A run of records
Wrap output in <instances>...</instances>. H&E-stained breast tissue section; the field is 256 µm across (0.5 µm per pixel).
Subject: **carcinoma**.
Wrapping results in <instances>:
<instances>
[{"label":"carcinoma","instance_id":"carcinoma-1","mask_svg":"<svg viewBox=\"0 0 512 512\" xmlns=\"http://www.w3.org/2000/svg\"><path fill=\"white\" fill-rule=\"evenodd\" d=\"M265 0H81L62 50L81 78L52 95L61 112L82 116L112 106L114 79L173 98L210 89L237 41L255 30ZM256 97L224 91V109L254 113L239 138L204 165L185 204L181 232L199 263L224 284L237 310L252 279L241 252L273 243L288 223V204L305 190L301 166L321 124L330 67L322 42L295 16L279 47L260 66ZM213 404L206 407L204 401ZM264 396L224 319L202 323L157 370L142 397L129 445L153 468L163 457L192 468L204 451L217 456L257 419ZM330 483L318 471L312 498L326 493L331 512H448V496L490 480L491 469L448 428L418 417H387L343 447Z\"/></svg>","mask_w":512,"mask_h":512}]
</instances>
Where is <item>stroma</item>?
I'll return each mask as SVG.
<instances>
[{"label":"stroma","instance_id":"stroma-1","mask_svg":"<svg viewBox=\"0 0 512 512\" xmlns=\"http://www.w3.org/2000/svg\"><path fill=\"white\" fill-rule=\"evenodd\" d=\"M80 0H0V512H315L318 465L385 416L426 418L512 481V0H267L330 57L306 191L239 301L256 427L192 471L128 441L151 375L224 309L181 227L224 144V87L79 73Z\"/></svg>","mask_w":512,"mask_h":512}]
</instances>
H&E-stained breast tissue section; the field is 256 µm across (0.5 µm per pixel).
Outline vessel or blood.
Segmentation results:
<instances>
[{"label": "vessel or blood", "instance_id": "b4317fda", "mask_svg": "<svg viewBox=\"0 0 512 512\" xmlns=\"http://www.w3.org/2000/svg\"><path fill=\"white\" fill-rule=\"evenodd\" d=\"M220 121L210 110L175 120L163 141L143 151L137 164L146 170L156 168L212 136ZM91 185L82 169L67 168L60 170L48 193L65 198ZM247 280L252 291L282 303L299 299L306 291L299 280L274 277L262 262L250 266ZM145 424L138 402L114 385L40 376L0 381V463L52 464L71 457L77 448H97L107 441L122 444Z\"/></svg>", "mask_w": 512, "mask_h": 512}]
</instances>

Task details:
Each line above is to be repeated exactly.

Answer to this problem:
Wrap output in <instances>...</instances>. H&E-stained breast tissue section; the field is 256 µm across (0.5 µm per pixel).
Subject: **carcinoma**.
Wrapping results in <instances>:
<instances>
[{"label":"carcinoma","instance_id":"carcinoma-1","mask_svg":"<svg viewBox=\"0 0 512 512\" xmlns=\"http://www.w3.org/2000/svg\"><path fill=\"white\" fill-rule=\"evenodd\" d=\"M265 0H81L62 50L81 78L52 95L61 112L82 116L112 106L114 79L173 98L210 89L237 41L255 30ZM256 97L224 91V109L254 113L239 138L204 165L185 204L181 232L199 263L224 284L237 310L252 279L241 252L273 243L288 223V204L305 190L301 166L321 124L330 67L322 42L295 16L279 47L260 66ZM213 404L206 407L204 401ZM264 396L224 319L202 323L157 370L142 397L129 445L153 468L163 457L192 468L204 451L217 456L257 419ZM330 483L318 471L312 498L326 493L331 512H448V496L490 480L491 469L448 428L418 417H387L343 447Z\"/></svg>","mask_w":512,"mask_h":512}]
</instances>
Where is <item>stroma</item>?
I'll return each mask as SVG.
<instances>
[{"label":"stroma","instance_id":"stroma-1","mask_svg":"<svg viewBox=\"0 0 512 512\" xmlns=\"http://www.w3.org/2000/svg\"><path fill=\"white\" fill-rule=\"evenodd\" d=\"M80 0H0V512H315L318 465L385 416L426 418L512 481V0H267L330 57L306 191L239 301L256 427L192 471L128 441L151 375L224 309L181 227L224 144V87L79 73Z\"/></svg>","mask_w":512,"mask_h":512}]
</instances>
H&E-stained breast tissue section; the field is 256 µm across (0.5 µm per pixel).
Outline vessel or blood.
Segmentation results:
<instances>
[{"label": "vessel or blood", "instance_id": "b4317fda", "mask_svg": "<svg viewBox=\"0 0 512 512\" xmlns=\"http://www.w3.org/2000/svg\"><path fill=\"white\" fill-rule=\"evenodd\" d=\"M220 121L210 110L175 120L163 141L143 151L137 164L146 170L156 168L212 136ZM91 185L82 169L67 168L60 170L48 193L65 198ZM247 280L252 291L282 303L299 299L306 291L299 280L274 277L262 262L250 266ZM145 424L138 402L114 385L40 376L0 381V463L52 464L71 457L77 448H97L107 441L122 444Z\"/></svg>", "mask_w": 512, "mask_h": 512}]
</instances>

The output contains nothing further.